▶ [What is expected]
Would you repeat, exactly as given, the line with "brown cup: 10 -> 8" and every line after it to the end of the entries?

[Material provided]

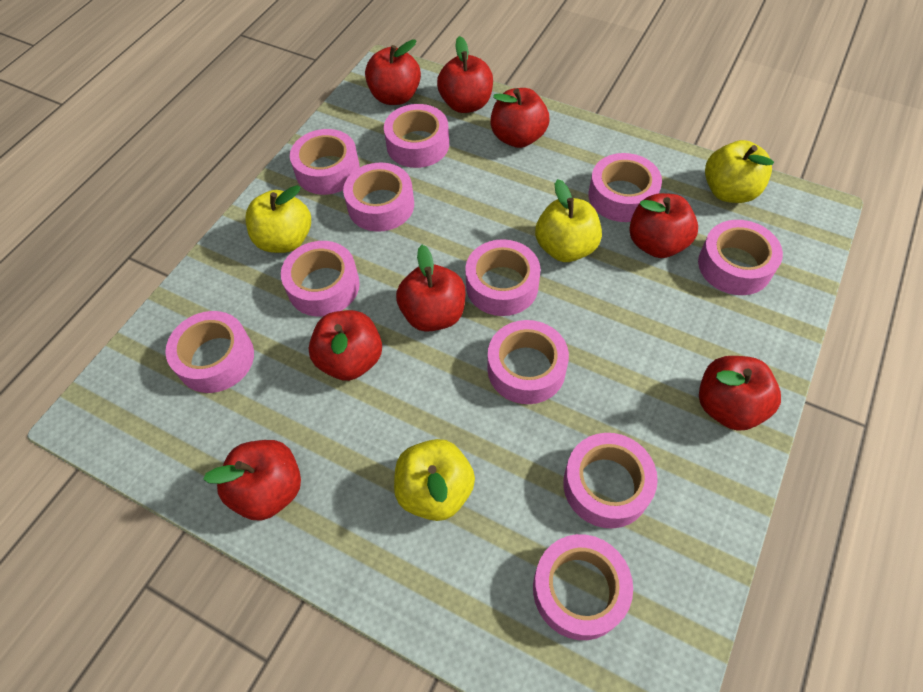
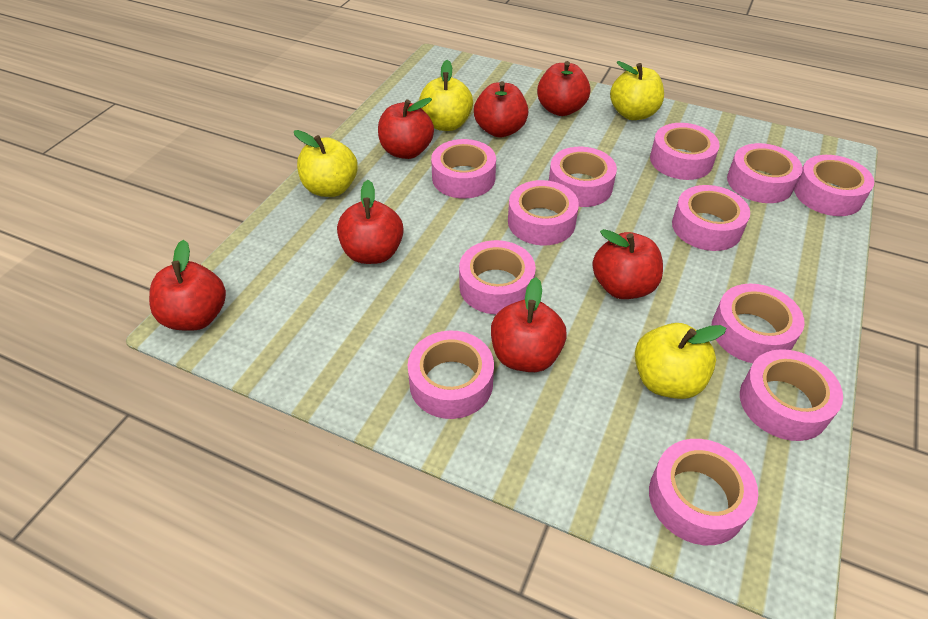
pink tape: 11 -> 12
red apple: 8 -> 7

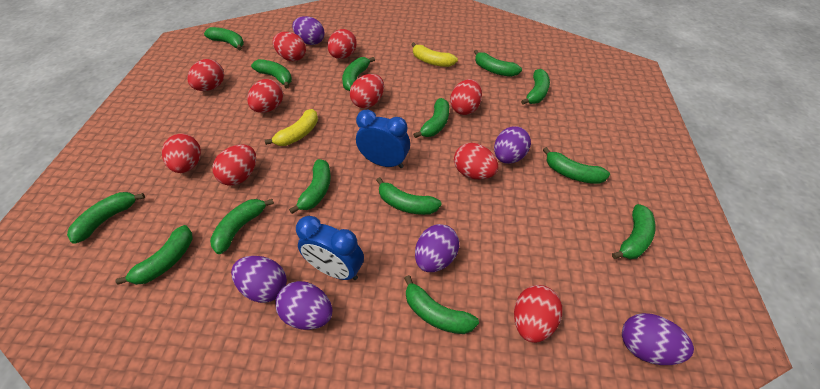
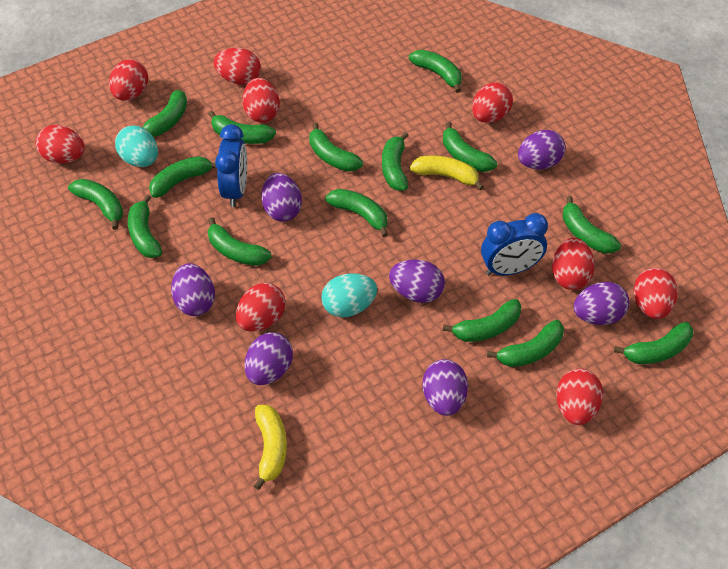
green banana: 14 -> 15
purple egg: 6 -> 7
red egg: 10 -> 9
turquoise egg: 0 -> 2

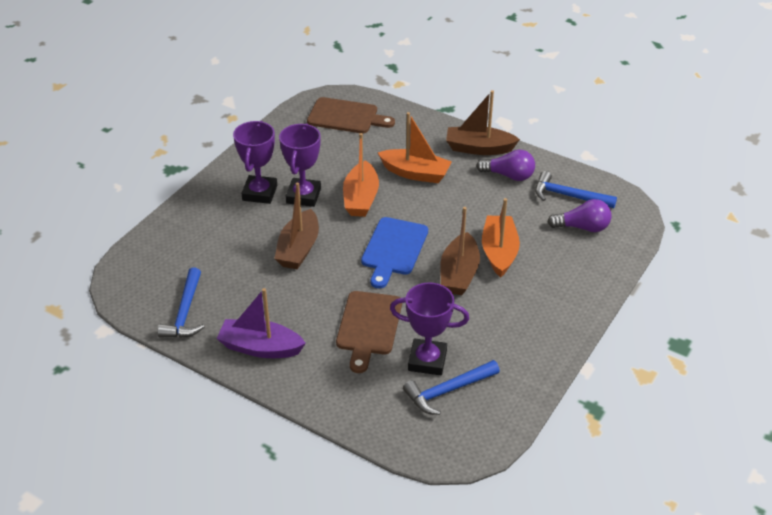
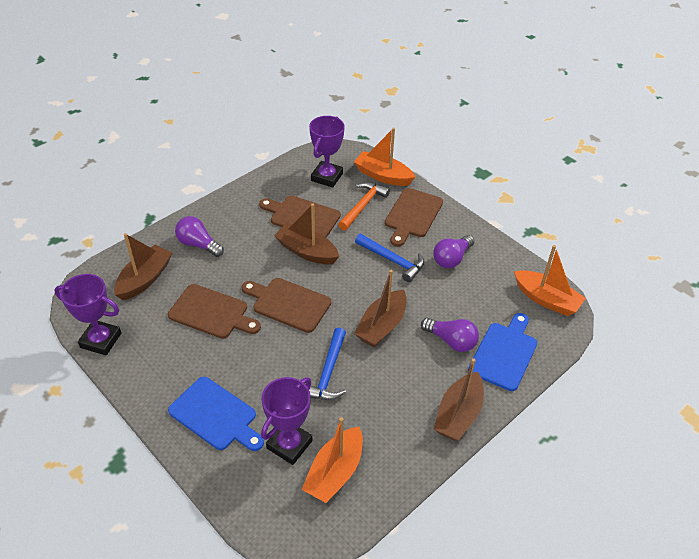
blue cutting board: 1 -> 2
blue hammer: 3 -> 2
brown boat: 3 -> 4
brown cutting board: 2 -> 4
orange hammer: 0 -> 1
purple boat: 1 -> 0
purple light bulb: 2 -> 3

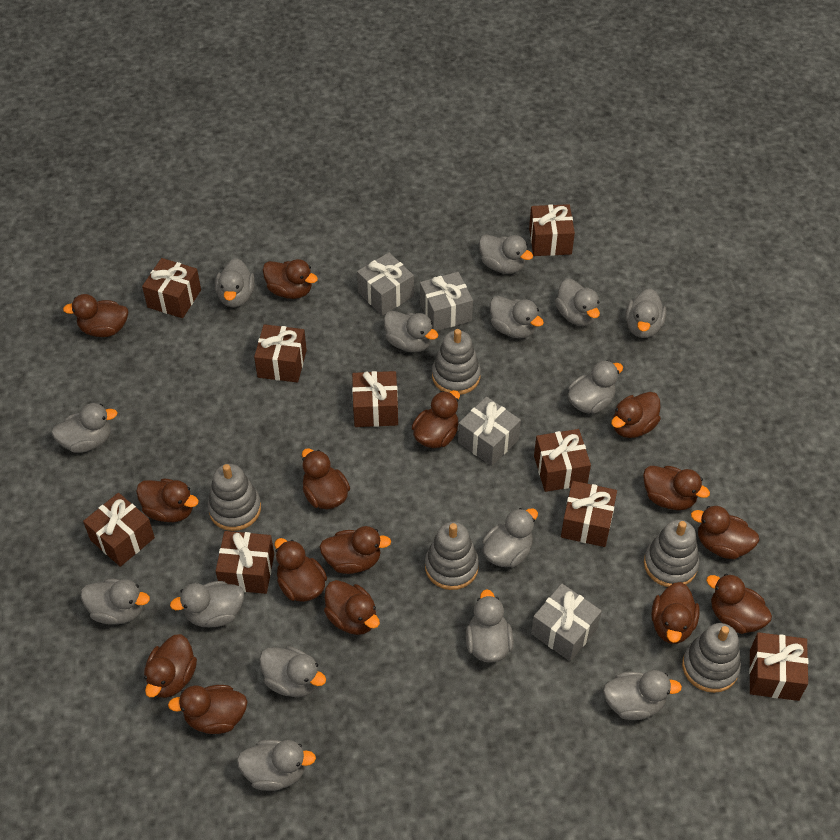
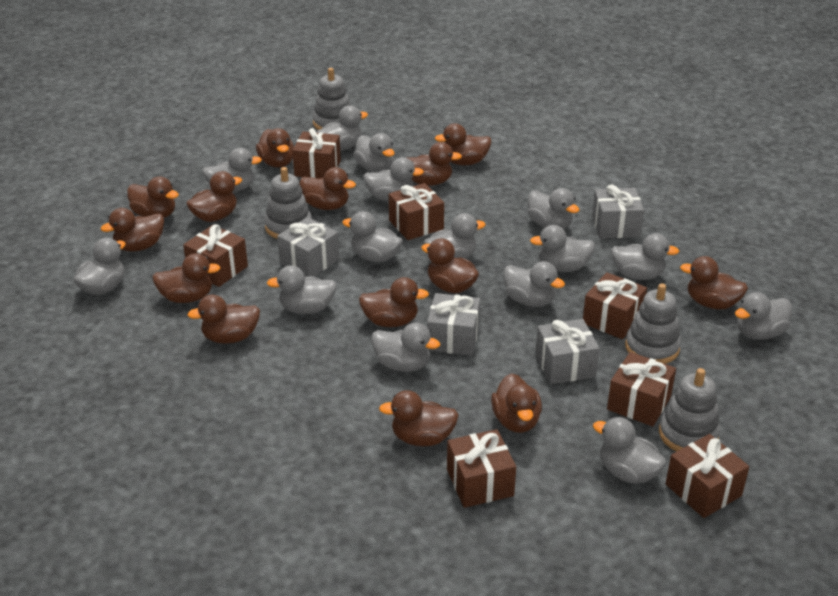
brown duck: 15 -> 14
brown gift: 9 -> 7
grey stacking toy: 5 -> 4

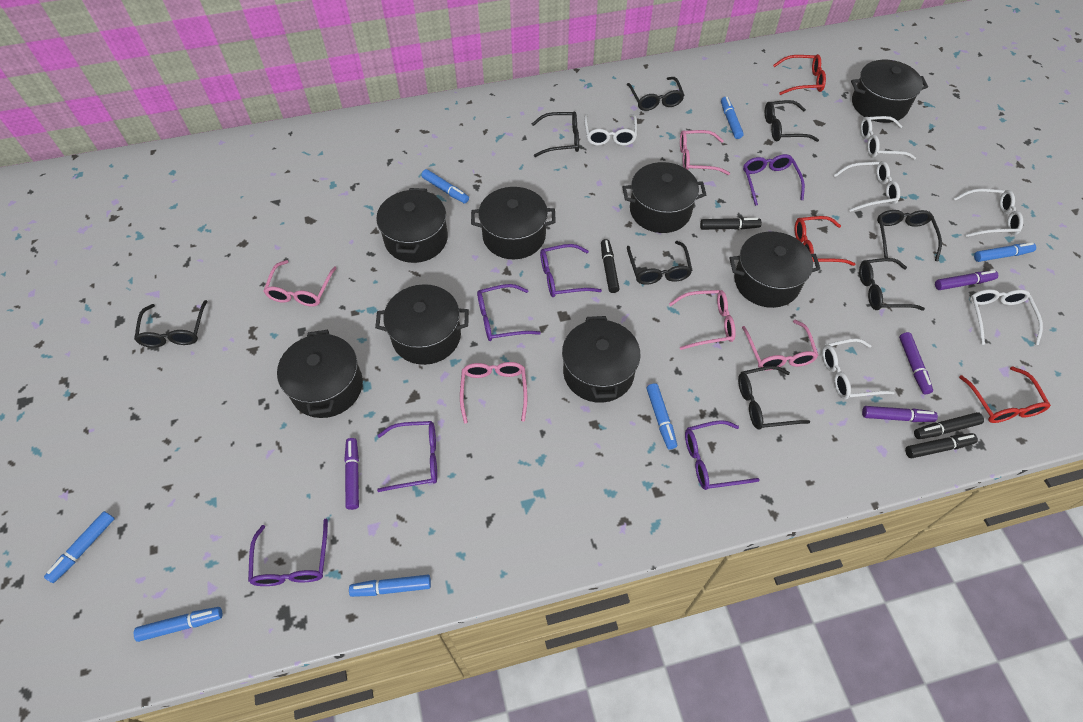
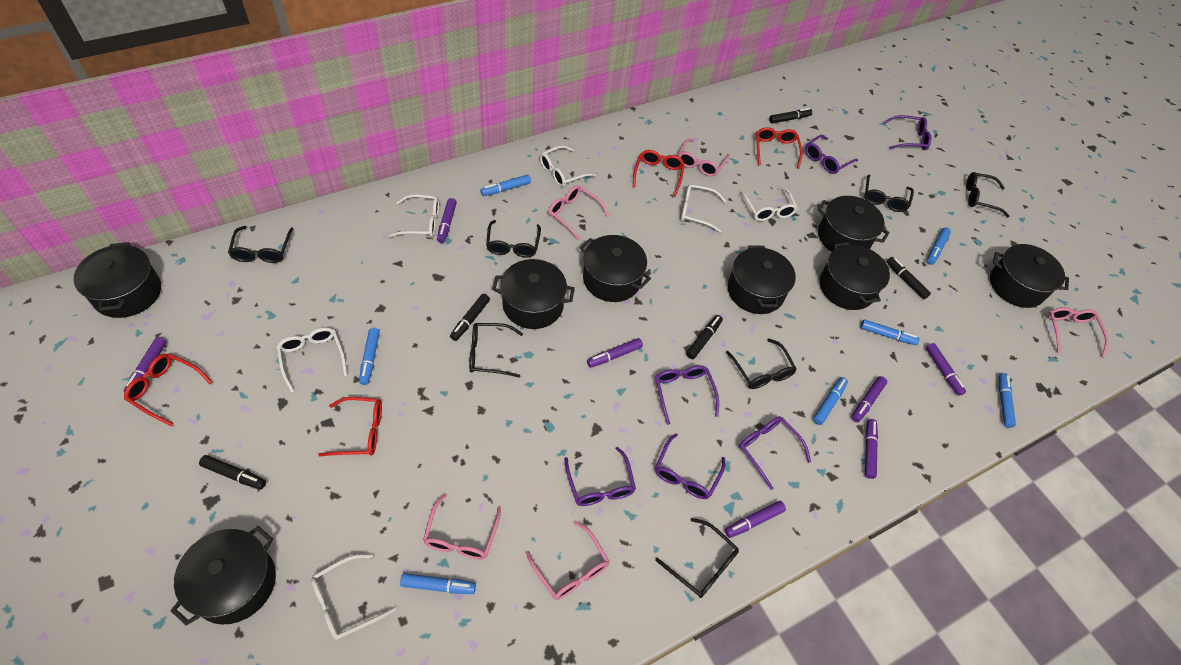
black glasses: 8 -> 7
black marker: 4 -> 5
purple marker: 4 -> 7
red glasses: 3 -> 4

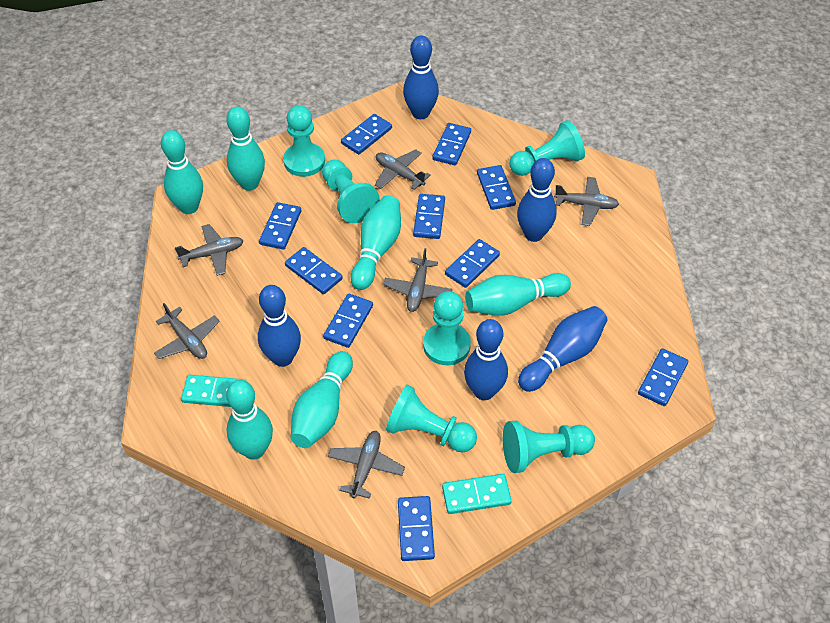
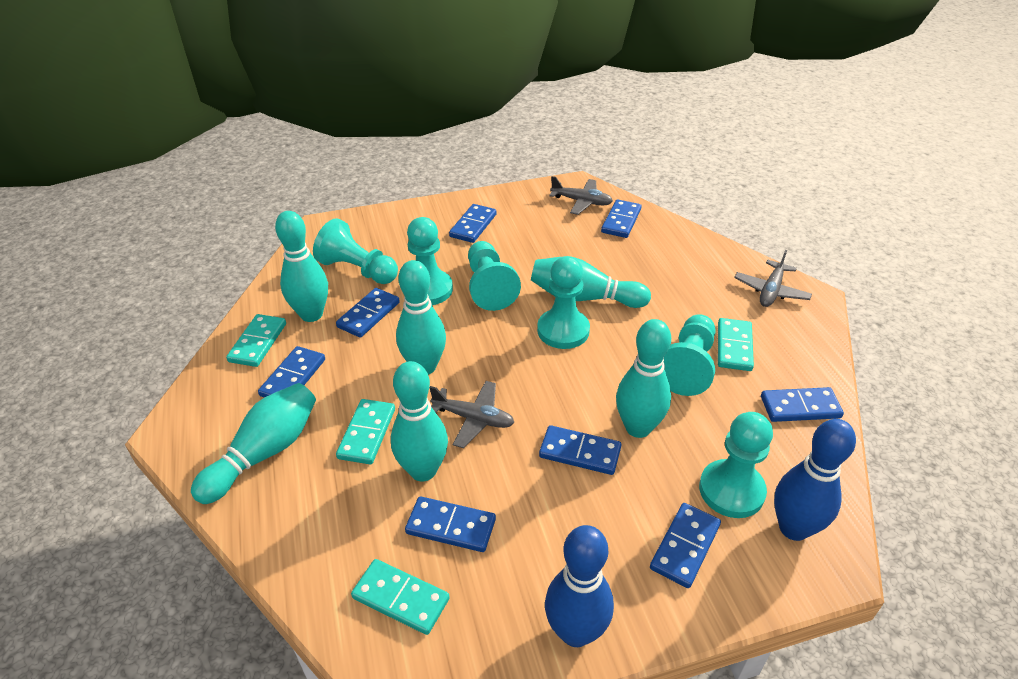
blue bowling pin: 5 -> 2
blue domino: 10 -> 8
grey plane: 6 -> 3
turquoise domino: 2 -> 4

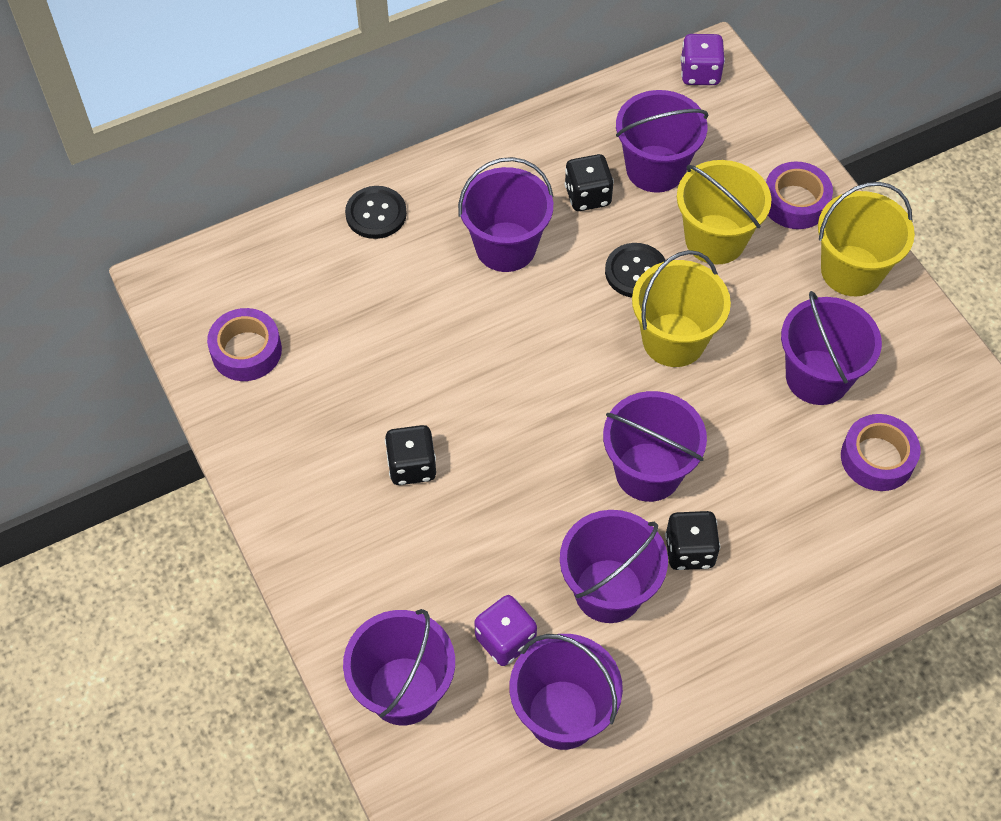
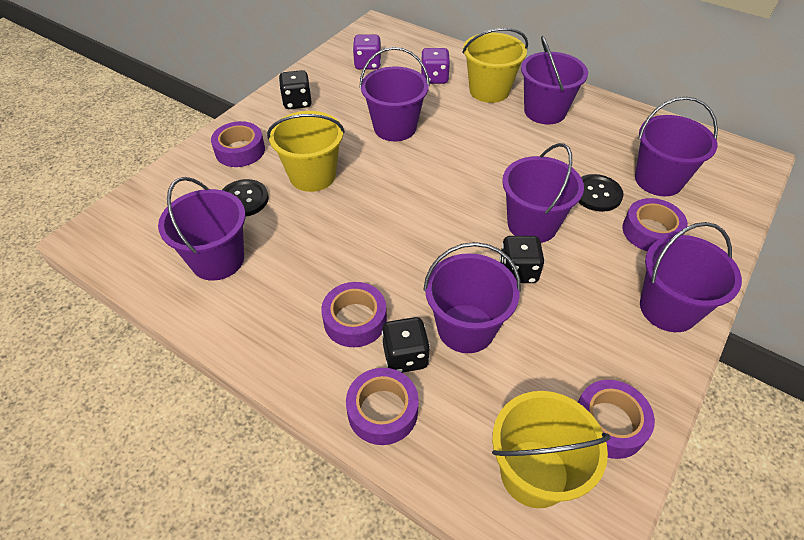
purple tape: 3 -> 5

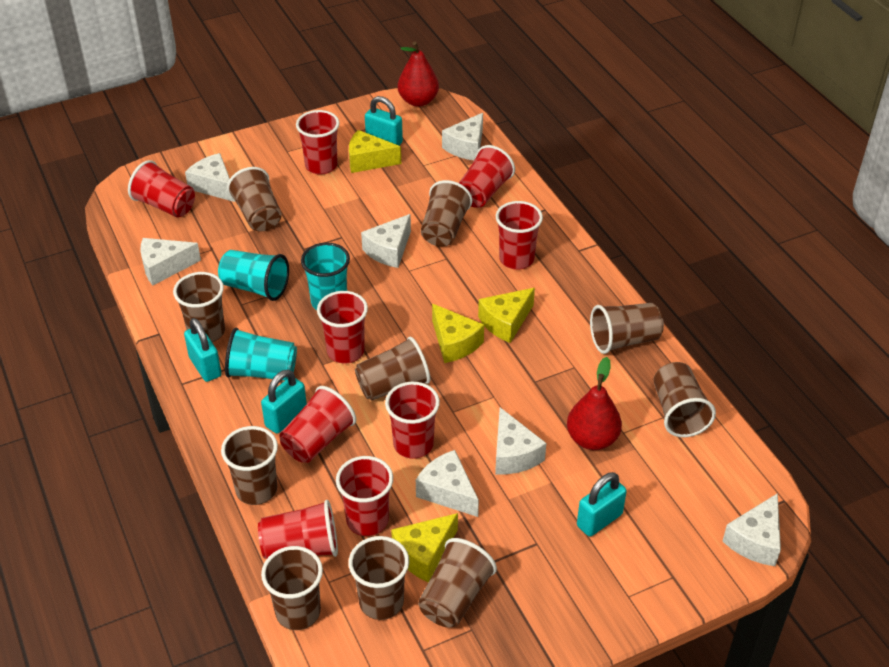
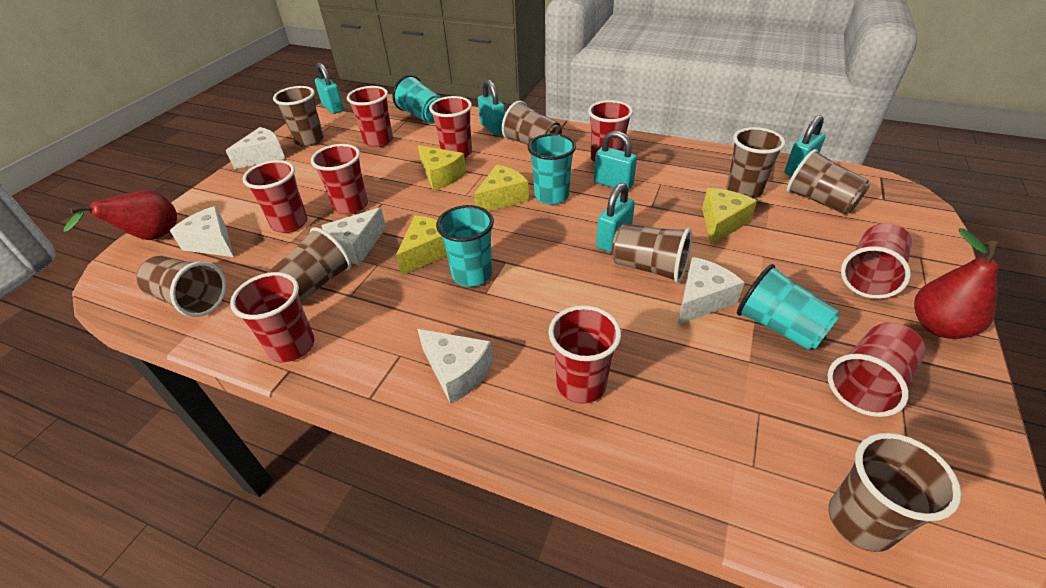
brown cup: 10 -> 8
turquoise cup: 3 -> 4
turquoise padlock: 4 -> 5
white cheese: 7 -> 5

[/Material provided]

▶ [Exercise response]
brown cup: 10 -> 8
turquoise cup: 3 -> 4
turquoise padlock: 4 -> 5
white cheese: 7 -> 5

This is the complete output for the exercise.